__BRIEF__
Each record that follows is to be transcribed exactly, excluding its images.

__SOURCE INFORMATION__

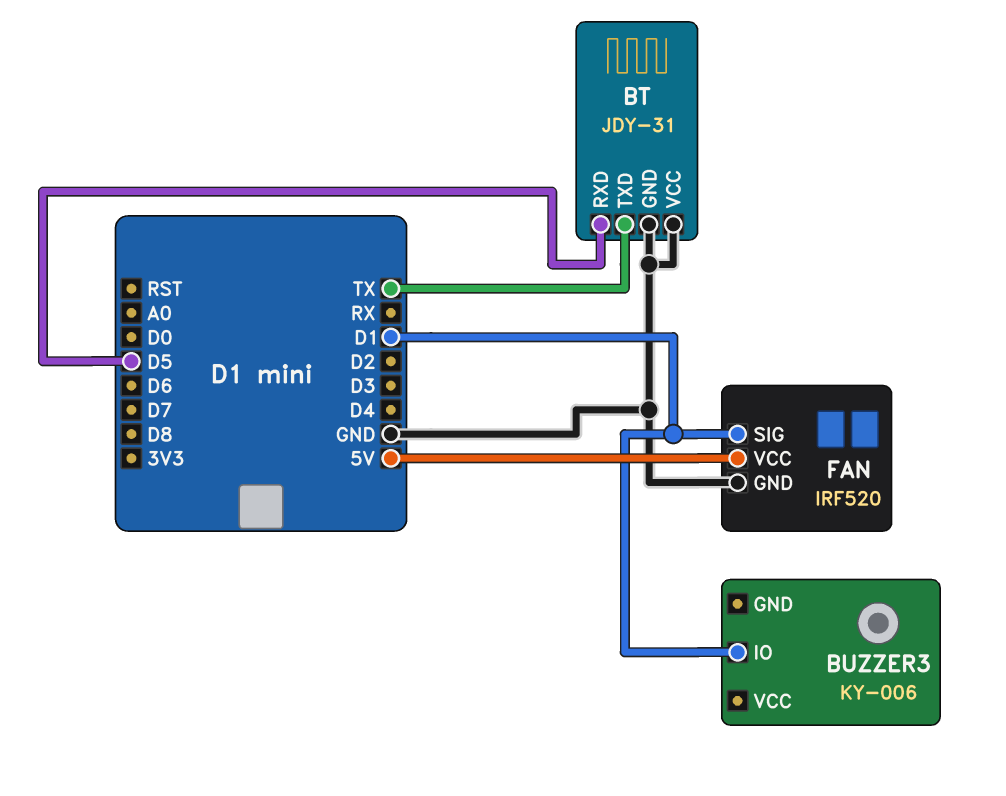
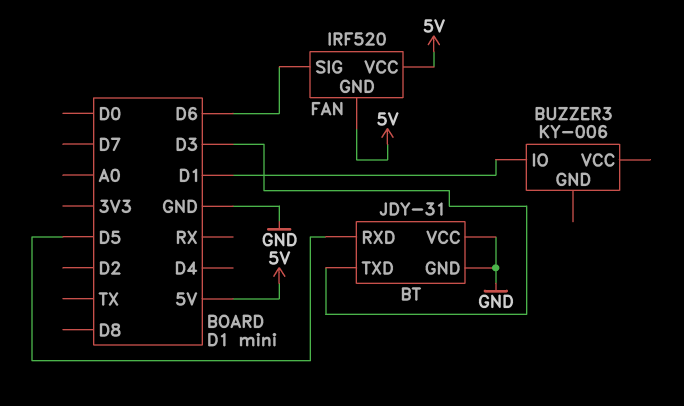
BT pin TXD: TX -> D3
FAN pin GND: GND -> 5V
FAN pin SIG: D1 -> D6

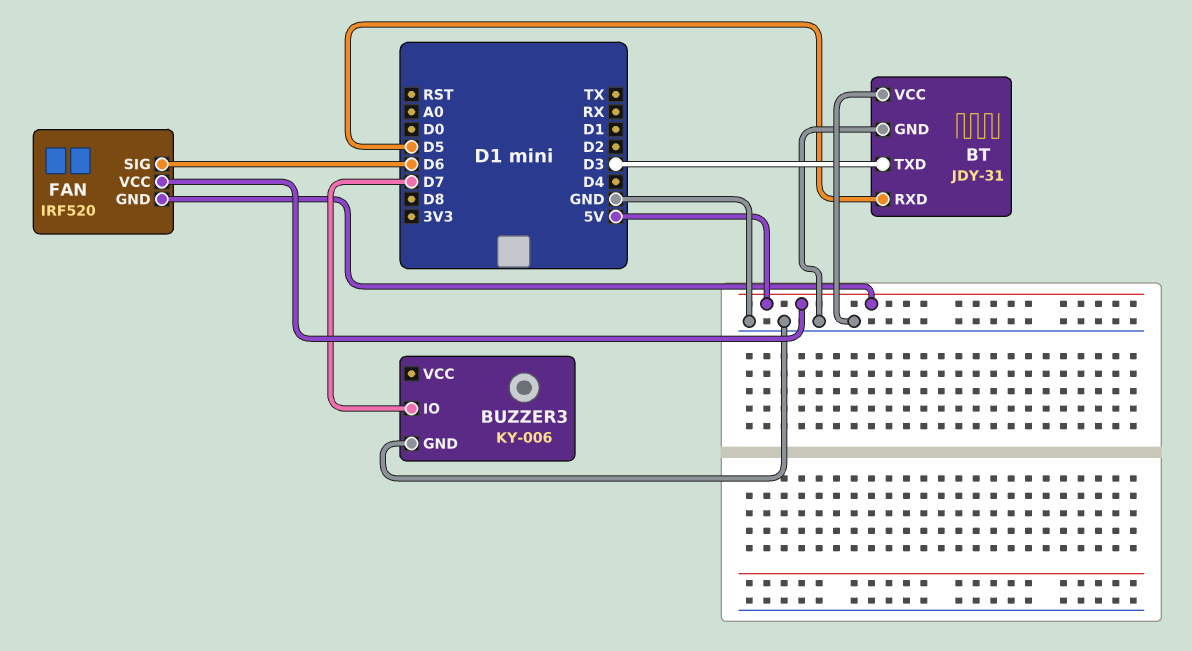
BUZZER3 pin GND: none -> GND
BUZZER3 pin IO: D1 -> D7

__ANSWER TO THIS PROBLEM__
BT pin TXD: TX -> D3
FAN pin GND: GND -> 5V
FAN pin SIG: D1 -> D6

BUZZER3 pin GND: none -> GND
BUZZER3 pin IO: D1 -> D7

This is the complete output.